--- Task statement ---
Your output should be exactly the lines from the one containing "(213, 336) = (251, 375): blue" through the final line of the following data, please, with no pictures.

Coordinate-based object records:
+ + + + + + +

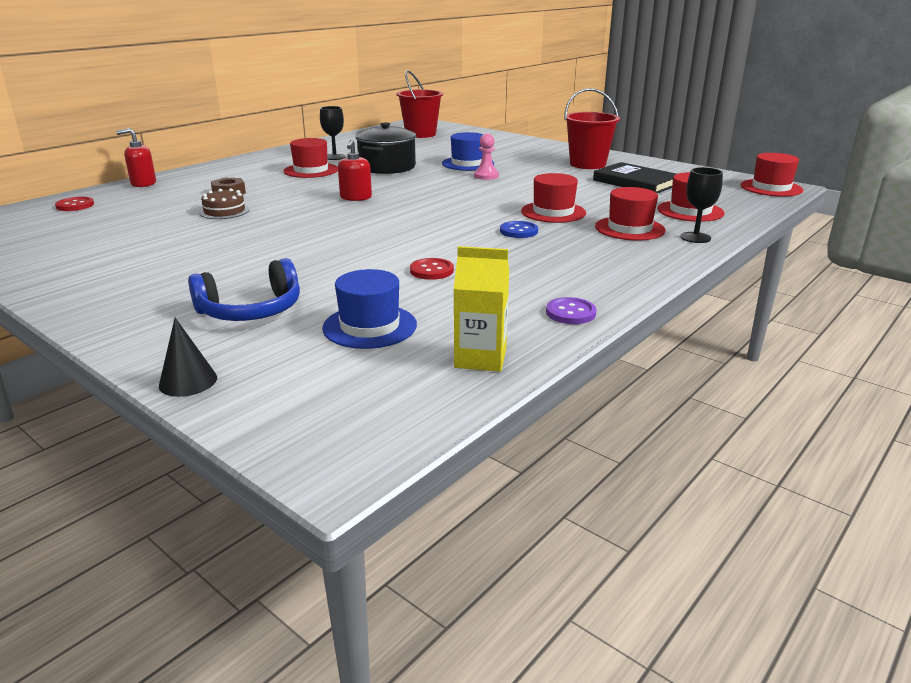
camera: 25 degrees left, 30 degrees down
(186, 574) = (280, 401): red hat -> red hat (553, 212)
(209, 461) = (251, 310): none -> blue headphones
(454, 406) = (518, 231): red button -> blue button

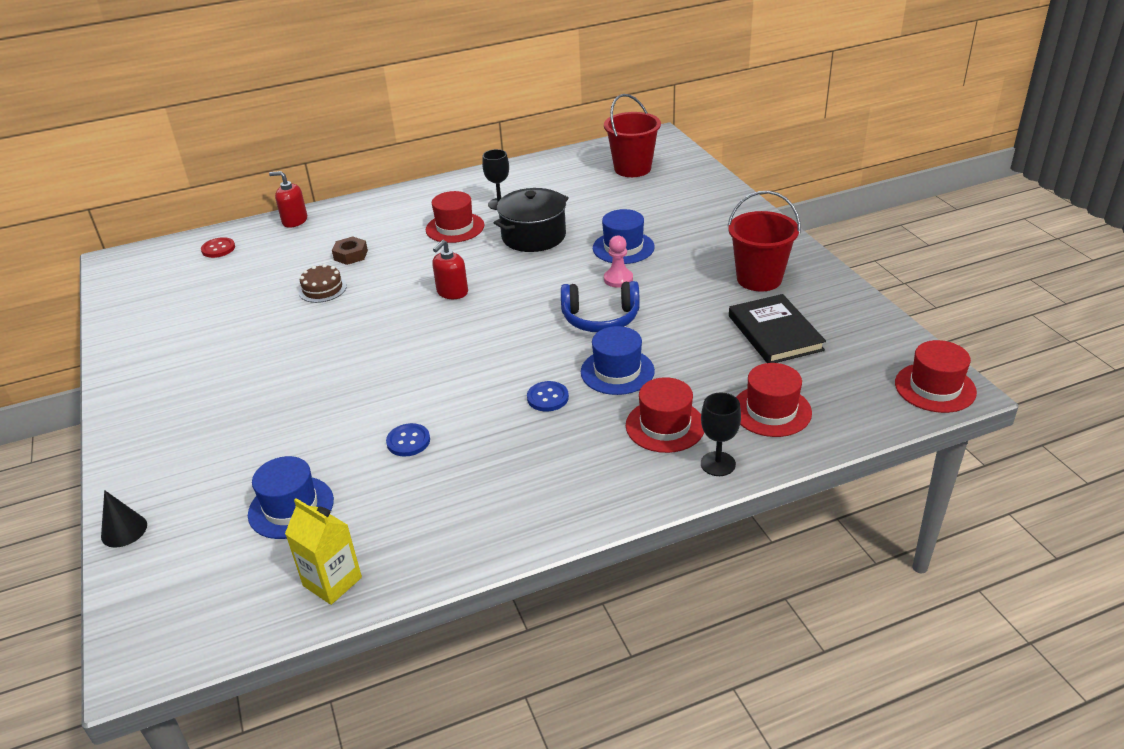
camera: 30 degrees right, 10 degrees up
(251, 310) = (227, 454): blue headphones -> blue headphones (600, 318)
(431, 271) = (408, 441): red button -> blue button
(553, 212) = (617, 371): red hat -> blue hat
(570, 313) = (462, 547): purple button -> none

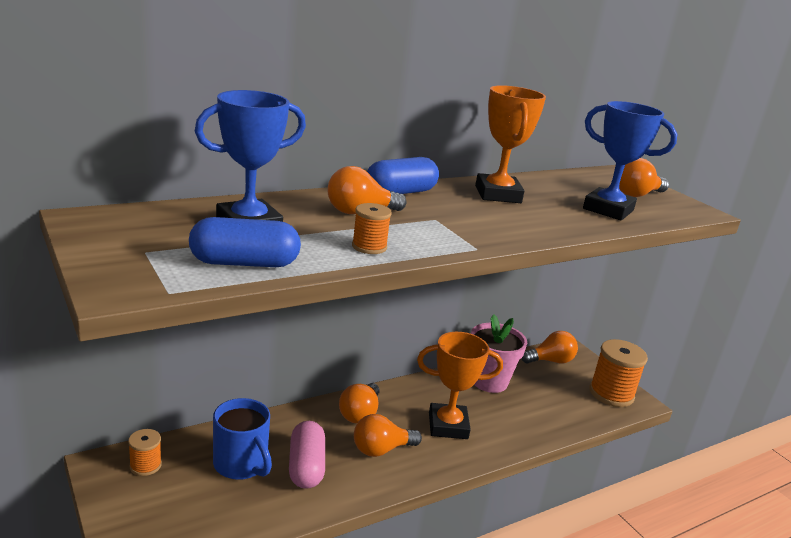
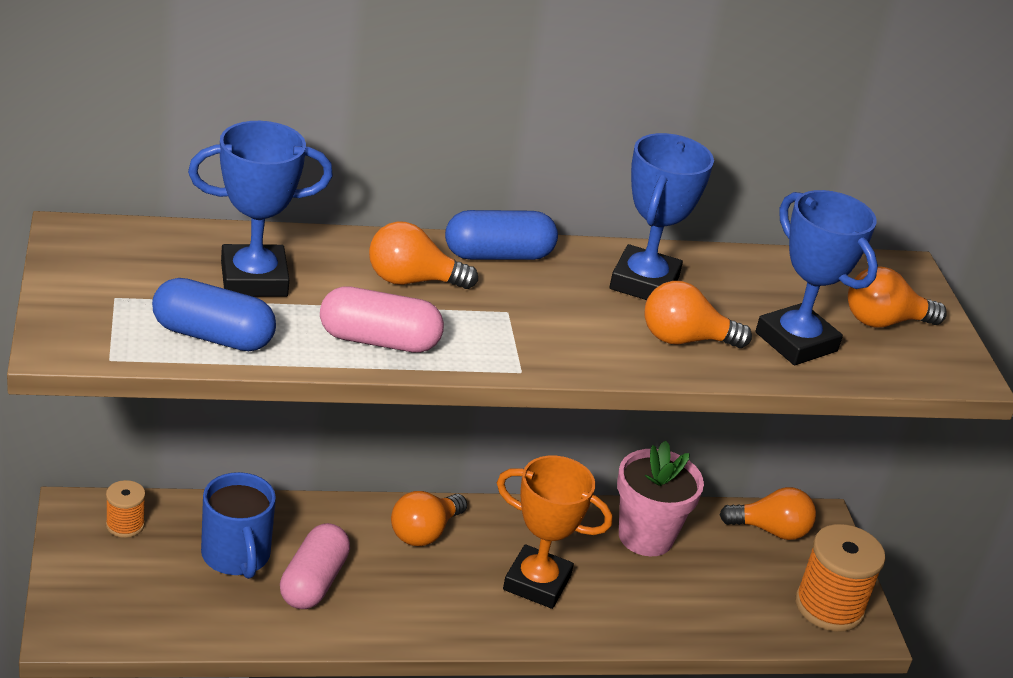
camera: 20 degrees right, 10 degrees up
(369, 247) = (379, 340): orange spool -> pink capsule
(381, 449) = (423, 588): orange light bulb -> orange light bulb (684, 339)
(498, 194) = (644, 283): orange trophy -> blue trophy

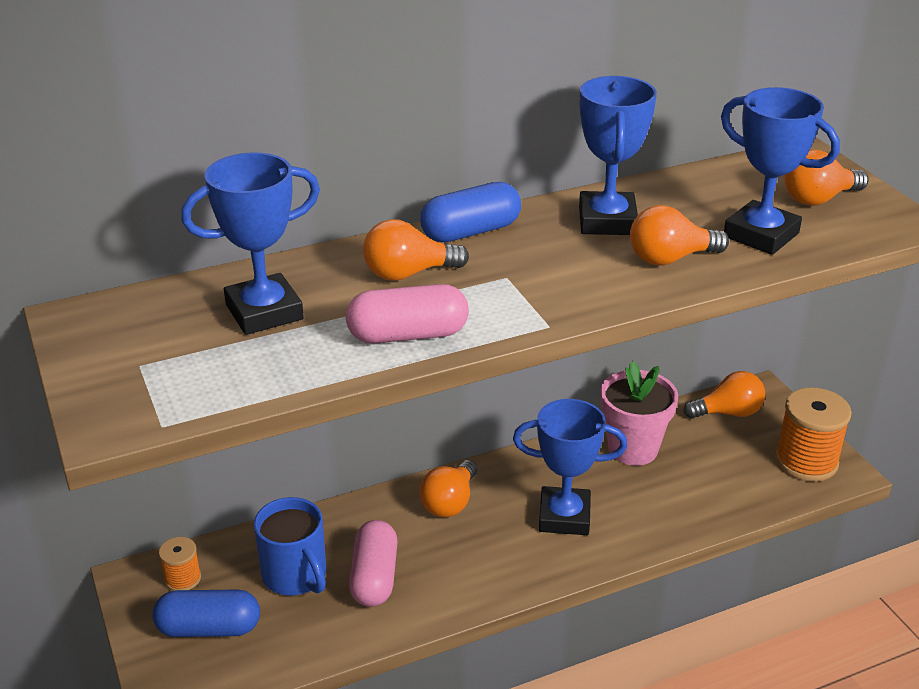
camera: 10 degrees left, 0 degrees up
(213, 336) = (251, 375): blue capsule -> blue capsule (209, 628)
(537, 583) = (564, 516): orange trophy -> blue trophy

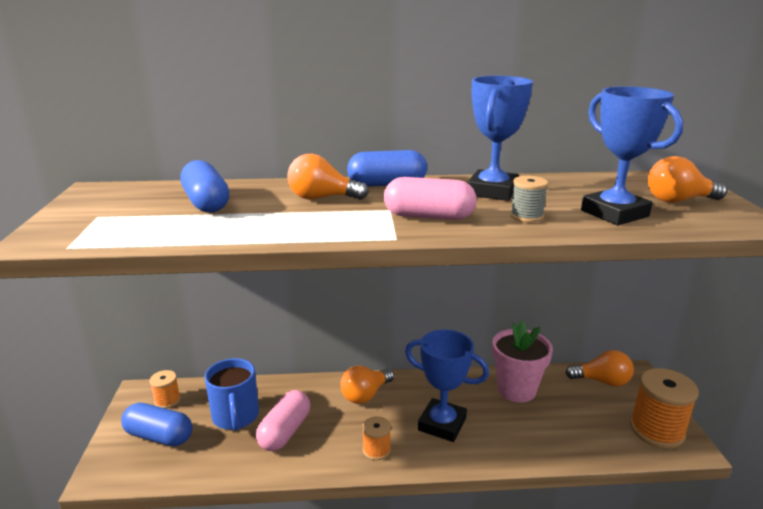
camera: 20 degrees right, 10 degrees down
(264, 312) = (206, 203): blue trophy -> blue capsule
(408, 335) = (286, 228): pink capsule -> pink capsule (429, 216)
(502, 569) = (376, 450): none -> orange spool
(670, 258) = (526, 216): orange light bulb -> grey spool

+ + + + + + +

--- Output ---
(213, 336) = (251, 375): blue capsule -> blue capsule (209, 628)
(537, 583) = (564, 516): orange trophy -> blue trophy

camera: 20 degrees right, 10 degrees down
(264, 312) = (206, 203): blue trophy -> blue capsule
(408, 335) = (286, 228): pink capsule -> pink capsule (429, 216)
(502, 569) = (376, 450): none -> orange spool
(670, 258) = (526, 216): orange light bulb -> grey spool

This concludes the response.